■ **YOUR ASSIGNMENT**: Copy each line of the data below exactly, leaving out pictures.

|---|

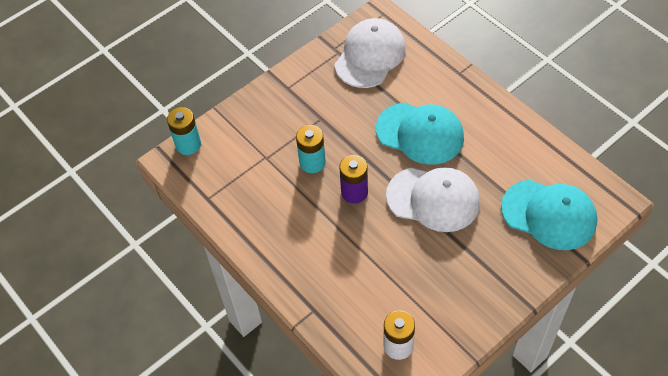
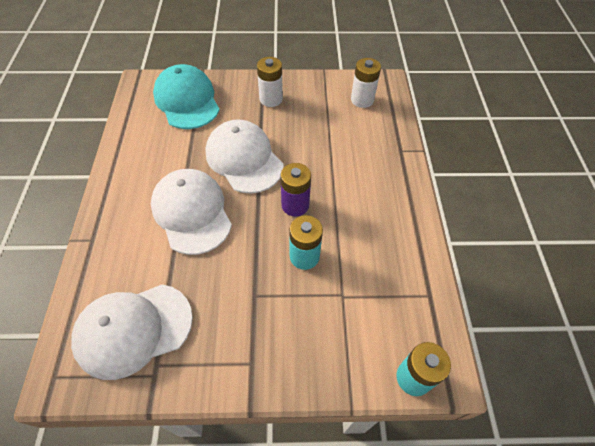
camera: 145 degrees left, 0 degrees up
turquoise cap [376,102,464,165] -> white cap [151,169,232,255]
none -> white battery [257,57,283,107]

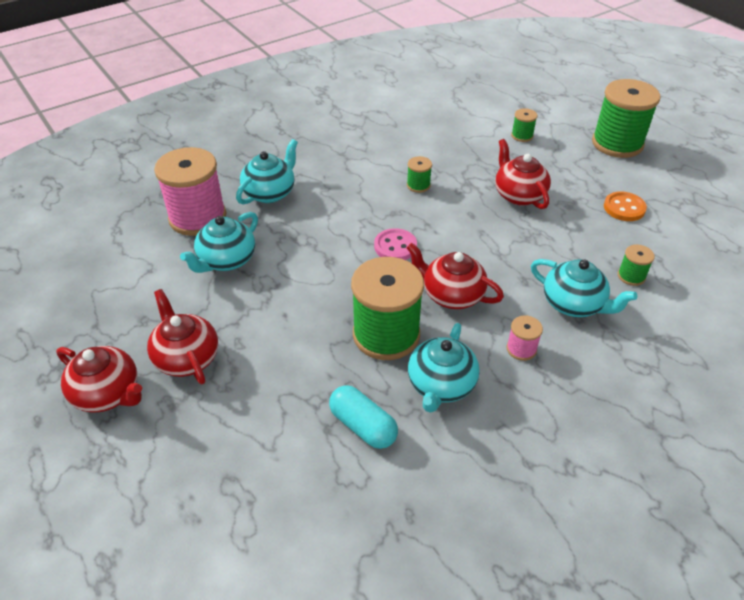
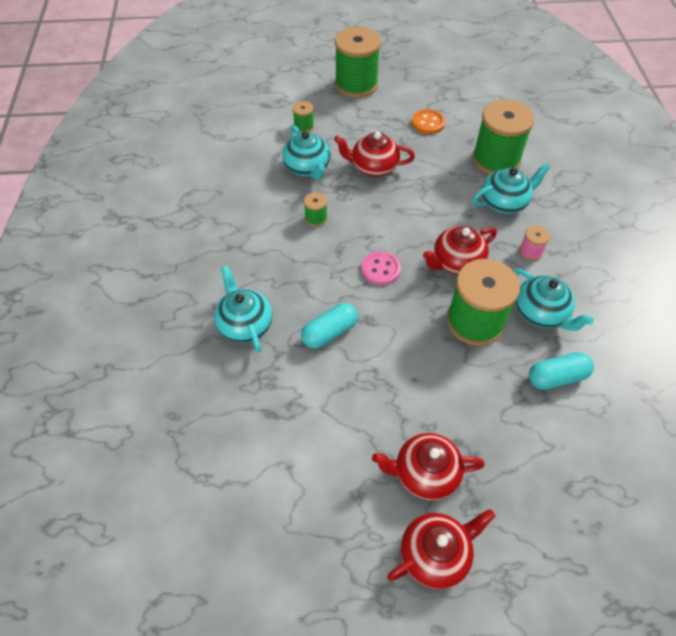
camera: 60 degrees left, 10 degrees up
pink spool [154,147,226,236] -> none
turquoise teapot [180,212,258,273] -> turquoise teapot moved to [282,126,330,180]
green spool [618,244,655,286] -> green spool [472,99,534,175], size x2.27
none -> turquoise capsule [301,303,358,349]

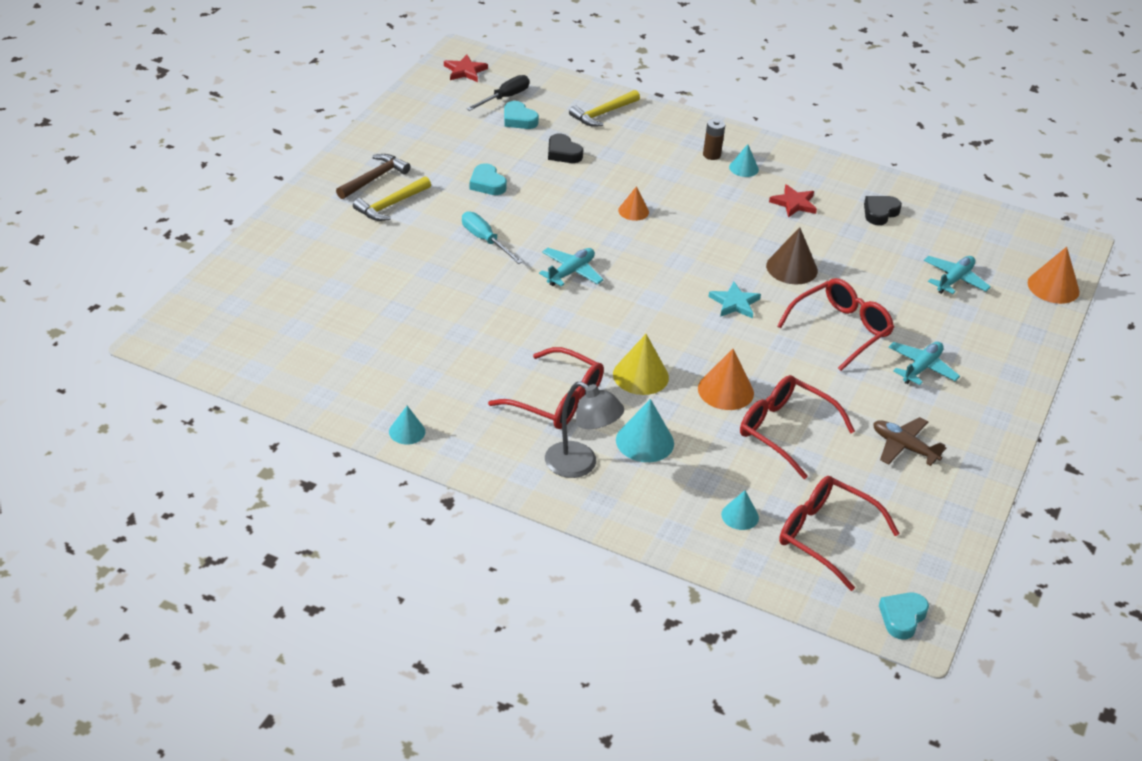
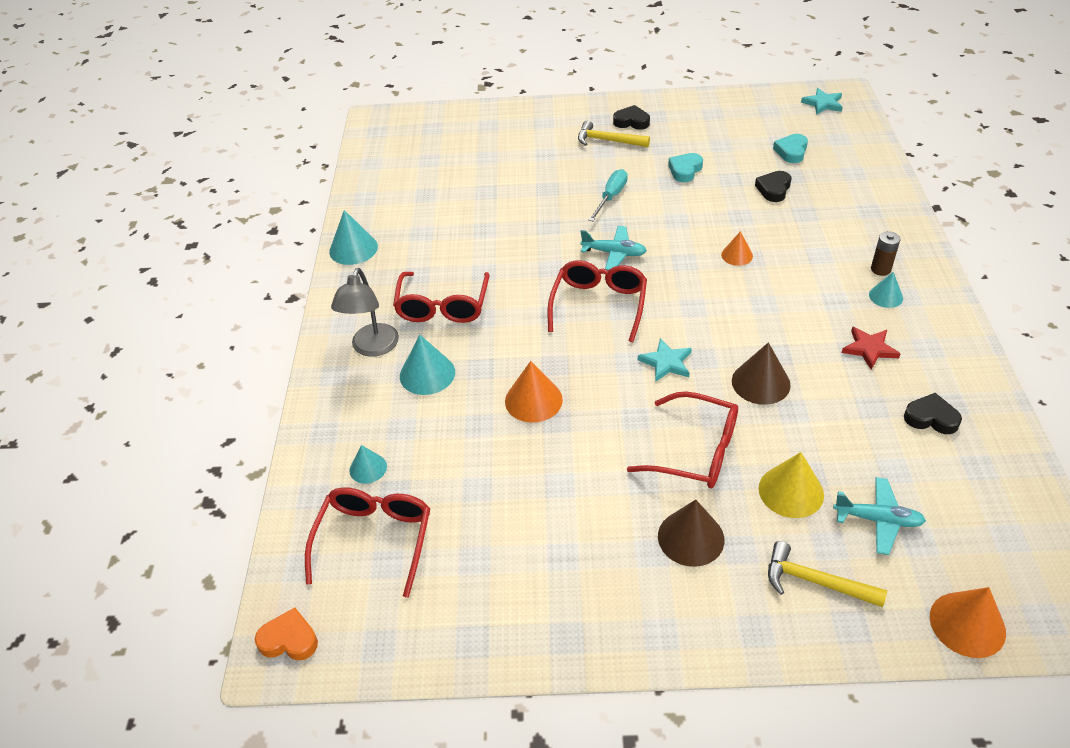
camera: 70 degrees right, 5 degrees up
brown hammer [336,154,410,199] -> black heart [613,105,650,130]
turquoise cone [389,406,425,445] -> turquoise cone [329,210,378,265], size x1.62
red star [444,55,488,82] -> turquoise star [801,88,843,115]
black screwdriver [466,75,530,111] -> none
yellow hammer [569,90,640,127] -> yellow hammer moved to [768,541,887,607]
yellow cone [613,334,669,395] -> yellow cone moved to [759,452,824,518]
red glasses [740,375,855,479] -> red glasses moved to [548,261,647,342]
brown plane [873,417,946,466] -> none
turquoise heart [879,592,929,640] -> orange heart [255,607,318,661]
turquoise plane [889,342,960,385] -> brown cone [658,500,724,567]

|---|

■ **ANSWER TO THIS PROBLEM**:
camera: 145 degrees left, 0 degrees up
turquoise cap [376,102,464,165] -> white cap [151,169,232,255]
none -> white battery [257,57,283,107]

camera: 60 degrees left, 10 degrees up
pink spool [154,147,226,236] -> none
turquoise teapot [180,212,258,273] -> turquoise teapot moved to [282,126,330,180]
green spool [618,244,655,286] -> green spool [472,99,534,175], size x2.27
none -> turquoise capsule [301,303,358,349]

camera: 70 degrees right, 5 degrees up
brown hammer [336,154,410,199] -> black heart [613,105,650,130]
turquoise cone [389,406,425,445] -> turquoise cone [329,210,378,265], size x1.62
red star [444,55,488,82] -> turquoise star [801,88,843,115]
black screwdriver [466,75,530,111] -> none
yellow hammer [569,90,640,127] -> yellow hammer moved to [768,541,887,607]
yellow cone [613,334,669,395] -> yellow cone moved to [759,452,824,518]
red glasses [740,375,855,479] -> red glasses moved to [548,261,647,342]
brown plane [873,417,946,466] -> none
turquoise heart [879,592,929,640] -> orange heart [255,607,318,661]
turquoise plane [889,342,960,385] -> brown cone [658,500,724,567]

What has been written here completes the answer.